> _TASK BRIEF_
In the listing below, locate the line containing "IC1 pin in+: CMP -> VTH" and the line containing "R16: 10k (+3V3, VB) -> 13k (+3V3, VB)". Output both of them and every line between, exactly as written, and nothing more.

[[ MATERIAL SUPPLIED, beginning ]]

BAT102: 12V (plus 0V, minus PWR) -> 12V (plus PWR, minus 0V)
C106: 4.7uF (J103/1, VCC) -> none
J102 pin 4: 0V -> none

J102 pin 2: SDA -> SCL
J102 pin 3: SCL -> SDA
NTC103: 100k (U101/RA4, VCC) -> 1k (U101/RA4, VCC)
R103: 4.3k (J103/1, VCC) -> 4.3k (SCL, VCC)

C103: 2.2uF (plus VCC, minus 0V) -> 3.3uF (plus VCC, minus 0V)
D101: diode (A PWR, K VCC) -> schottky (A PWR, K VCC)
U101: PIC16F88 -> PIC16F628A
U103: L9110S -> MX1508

[[ MATERIAL SUPPLIED, end ]]
[[ MATERIAL SUPPLIED, beginning ]]

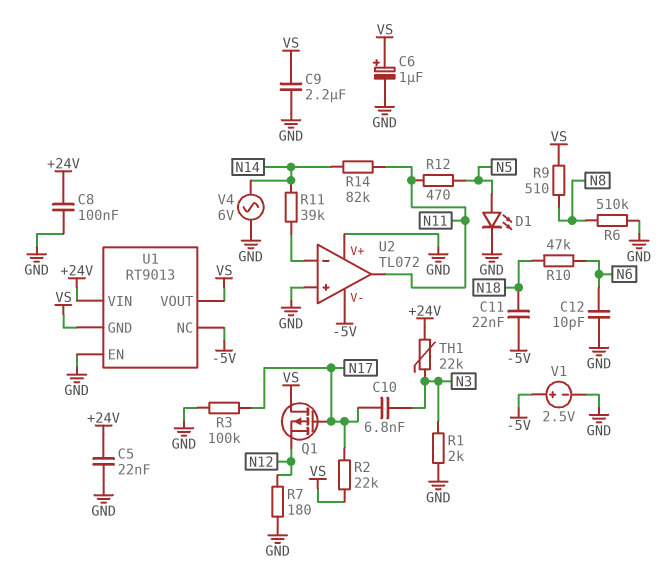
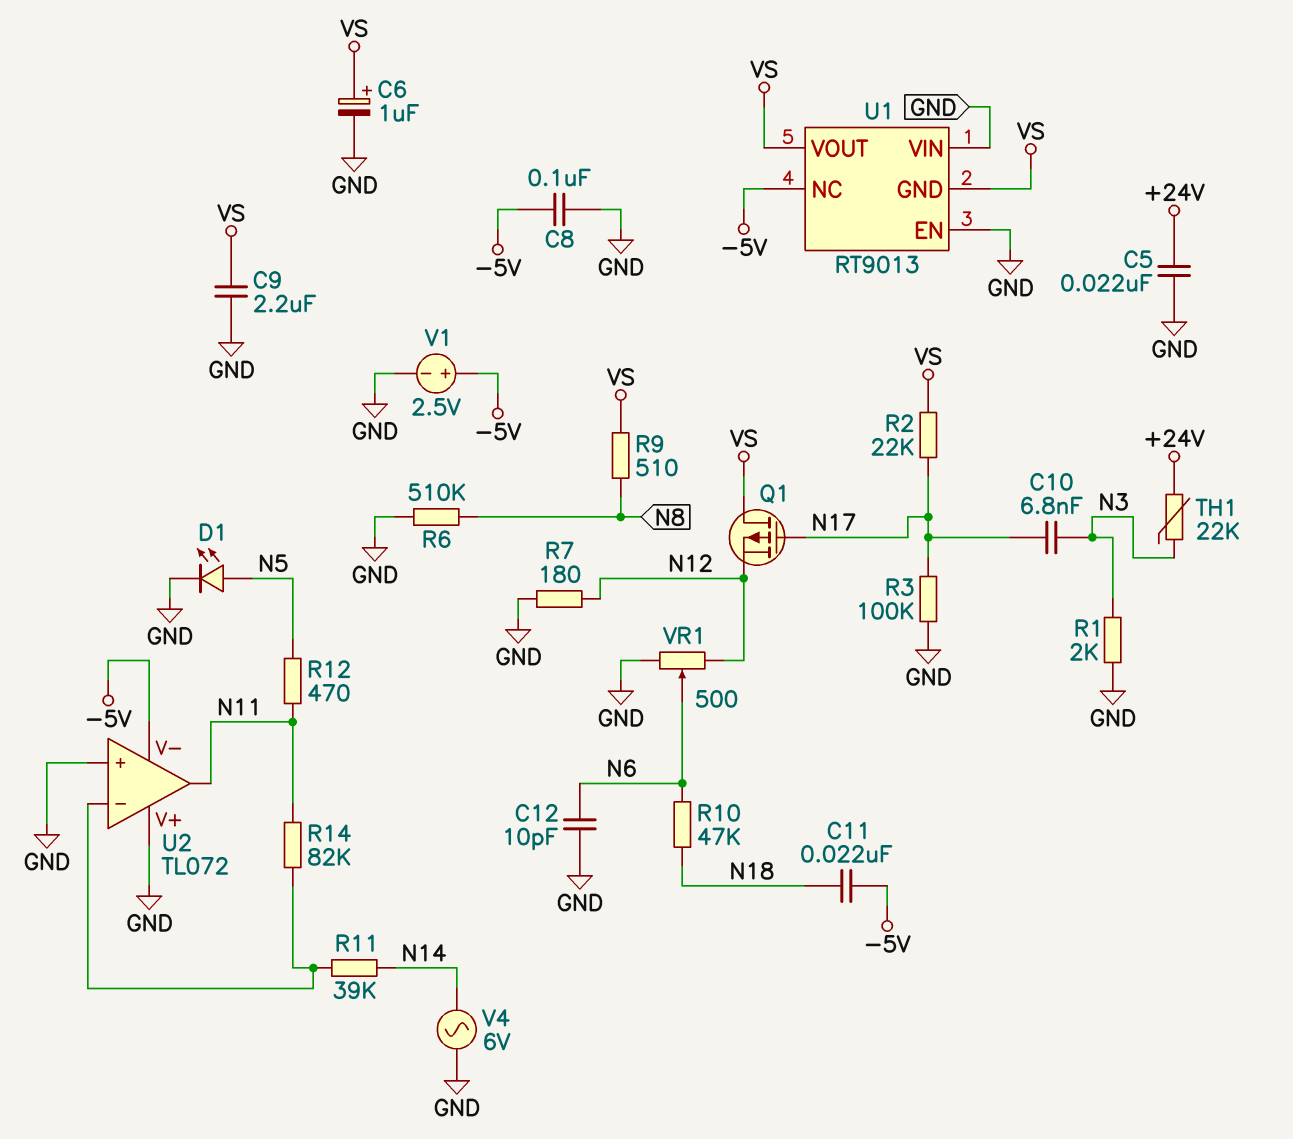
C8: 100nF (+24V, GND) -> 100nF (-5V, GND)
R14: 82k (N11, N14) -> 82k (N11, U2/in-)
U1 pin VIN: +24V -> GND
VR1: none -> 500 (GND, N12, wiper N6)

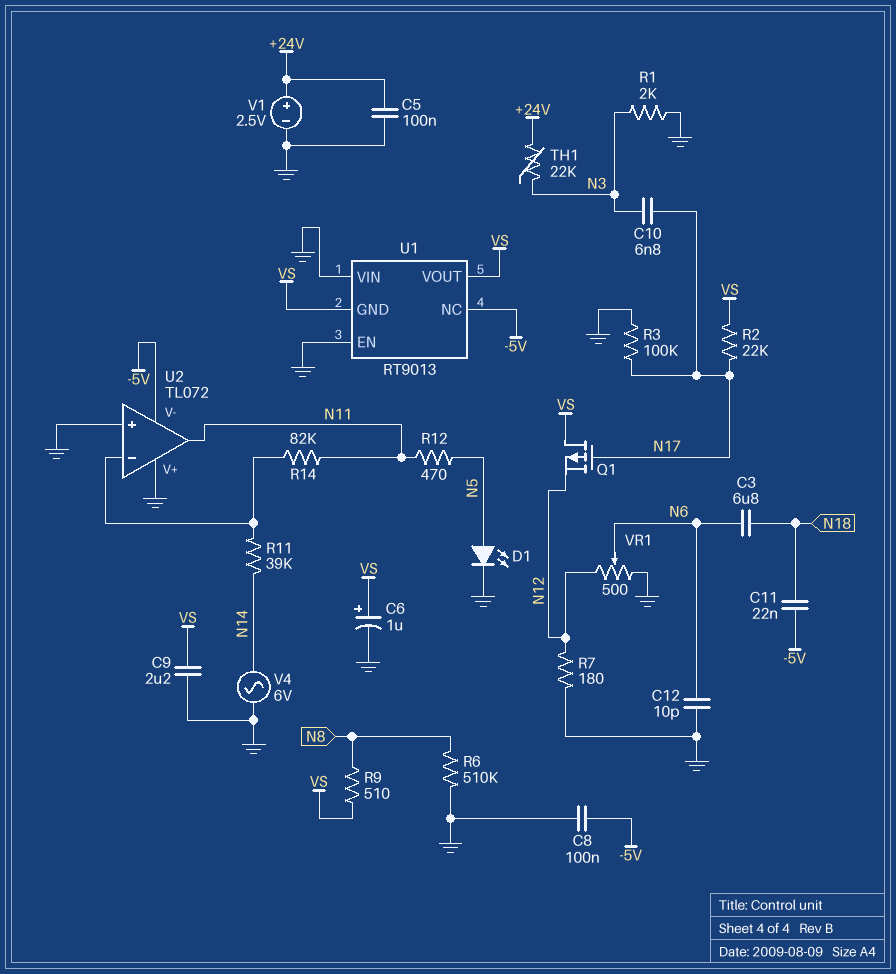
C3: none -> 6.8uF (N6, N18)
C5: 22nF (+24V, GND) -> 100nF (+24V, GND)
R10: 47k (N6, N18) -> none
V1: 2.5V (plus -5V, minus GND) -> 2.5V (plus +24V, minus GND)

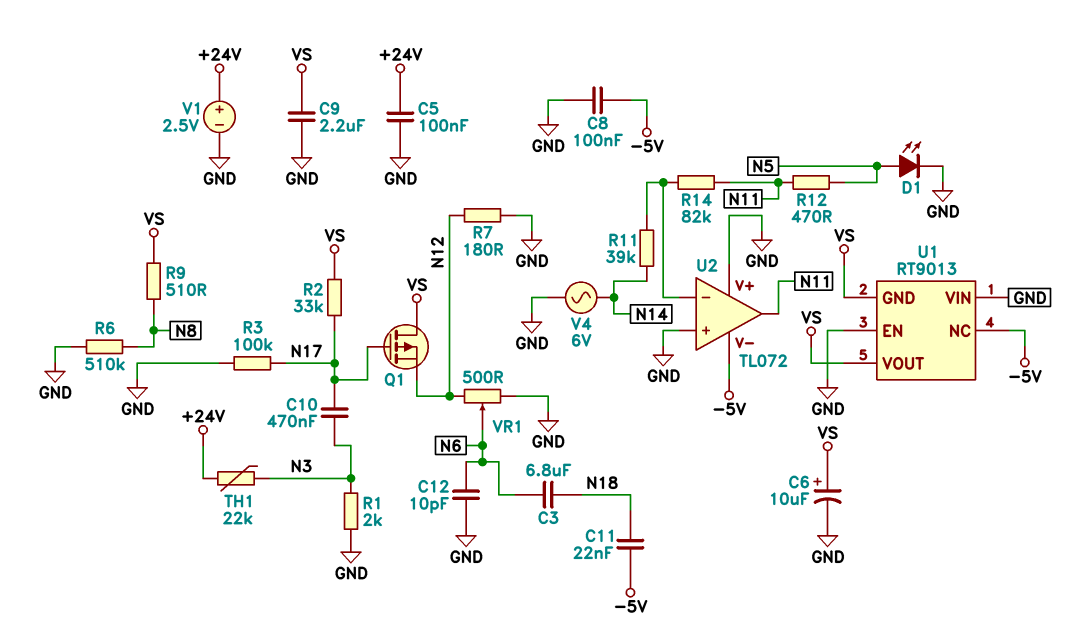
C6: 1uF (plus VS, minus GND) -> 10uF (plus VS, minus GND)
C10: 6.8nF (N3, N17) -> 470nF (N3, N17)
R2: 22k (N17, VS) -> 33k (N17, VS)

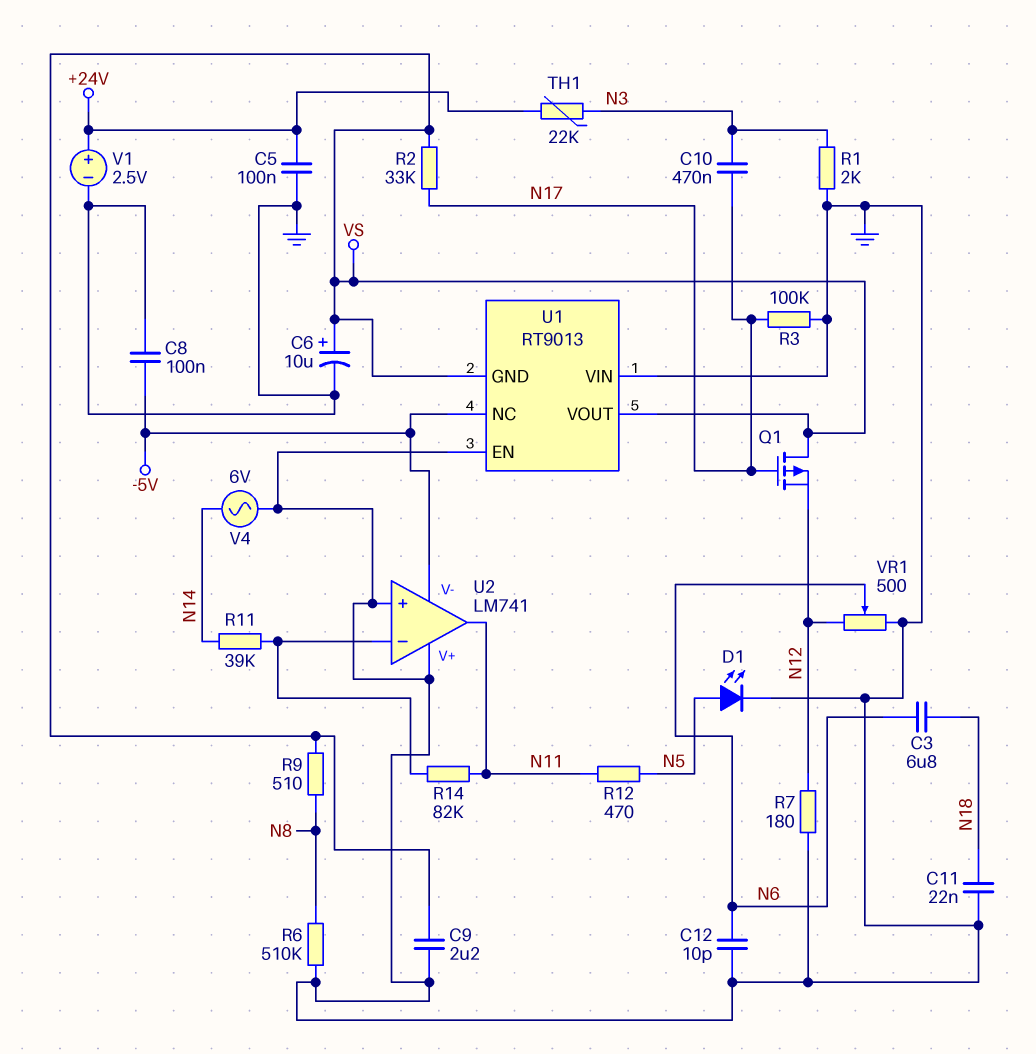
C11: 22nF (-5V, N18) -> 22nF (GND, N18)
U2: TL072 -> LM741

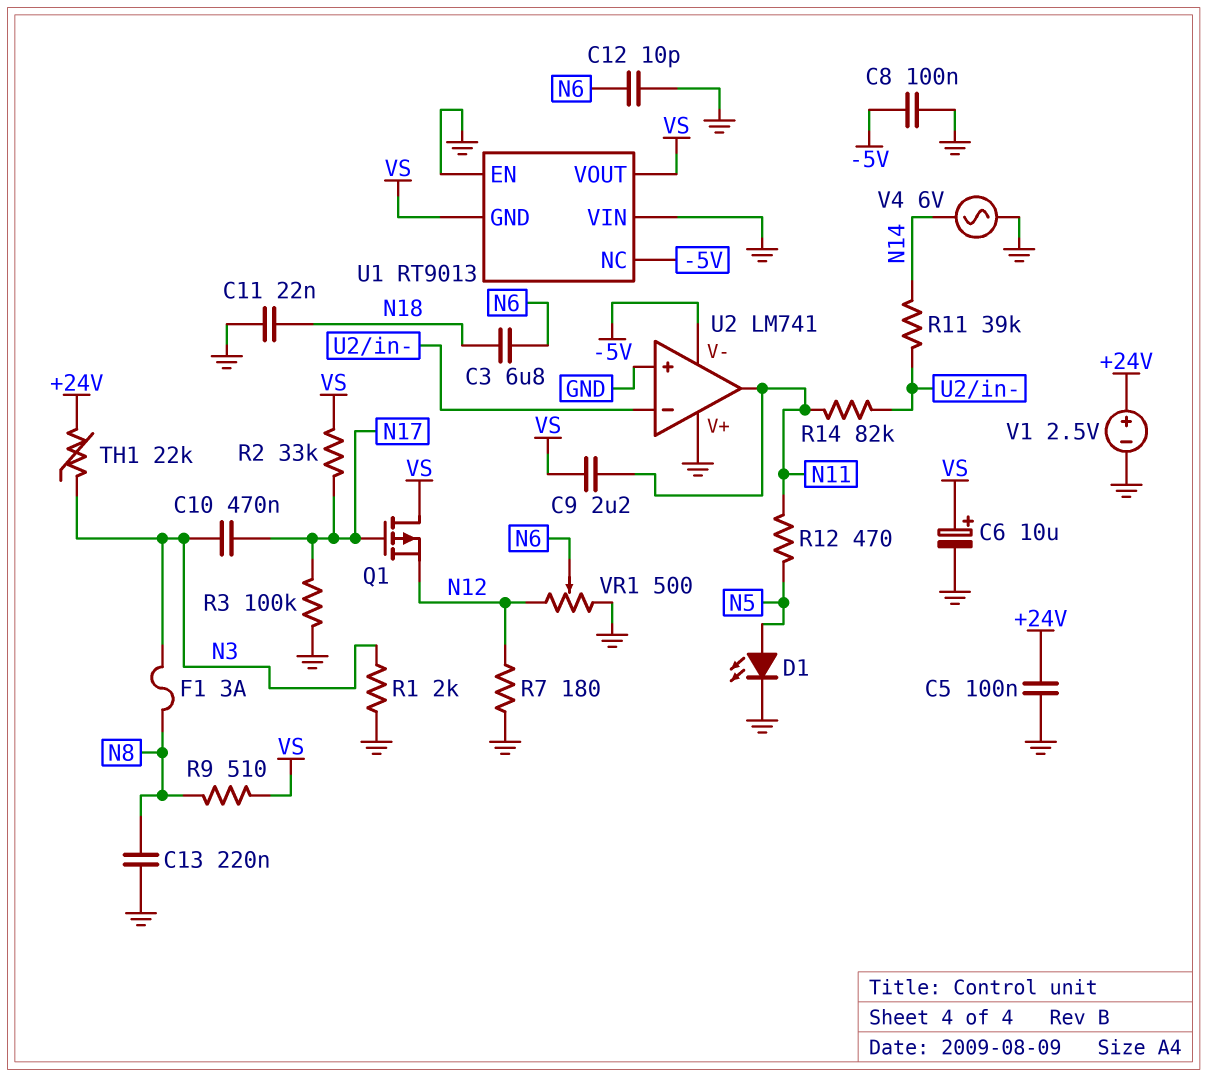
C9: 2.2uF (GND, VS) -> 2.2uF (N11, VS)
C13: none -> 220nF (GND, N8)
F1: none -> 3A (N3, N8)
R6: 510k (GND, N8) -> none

[[ MATERIAL SUPPLIED, end ]]
[[ MATERIAL SUPPLIED, beginning ]]

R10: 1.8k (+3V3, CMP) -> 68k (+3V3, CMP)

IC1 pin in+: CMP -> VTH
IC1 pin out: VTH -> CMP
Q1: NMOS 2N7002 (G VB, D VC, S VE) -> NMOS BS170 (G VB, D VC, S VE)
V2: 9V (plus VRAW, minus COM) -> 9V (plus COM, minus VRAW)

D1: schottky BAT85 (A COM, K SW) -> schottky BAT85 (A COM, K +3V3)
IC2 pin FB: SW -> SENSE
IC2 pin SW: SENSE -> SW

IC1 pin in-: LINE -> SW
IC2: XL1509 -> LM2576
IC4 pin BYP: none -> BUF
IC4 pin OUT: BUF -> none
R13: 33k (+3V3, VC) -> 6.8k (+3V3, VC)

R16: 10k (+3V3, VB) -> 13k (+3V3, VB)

[[ MATERIAL SUPPLIED, end ]]

> _RESPONSE_
IC1 pin in+: CMP -> VTH
IC1 pin out: VTH -> CMP
Q1: NMOS 2N7002 (G VB, D VC, S VE) -> NMOS BS170 (G VB, D VC, S VE)
V2: 9V (plus VRAW, minus COM) -> 9V (plus COM, minus VRAW)

D1: schottky BAT85 (A COM, K SW) -> schottky BAT85 (A COM, K +3V3)
IC2 pin FB: SW -> SENSE
IC2 pin SW: SENSE -> SW

IC1 pin in-: LINE -> SW
IC2: XL1509 -> LM2576
IC4 pin BYP: none -> BUF
IC4 pin OUT: BUF -> none
R13: 33k (+3V3, VC) -> 6.8k (+3V3, VC)

R16: 10k (+3V3, VB) -> 13k (+3V3, VB)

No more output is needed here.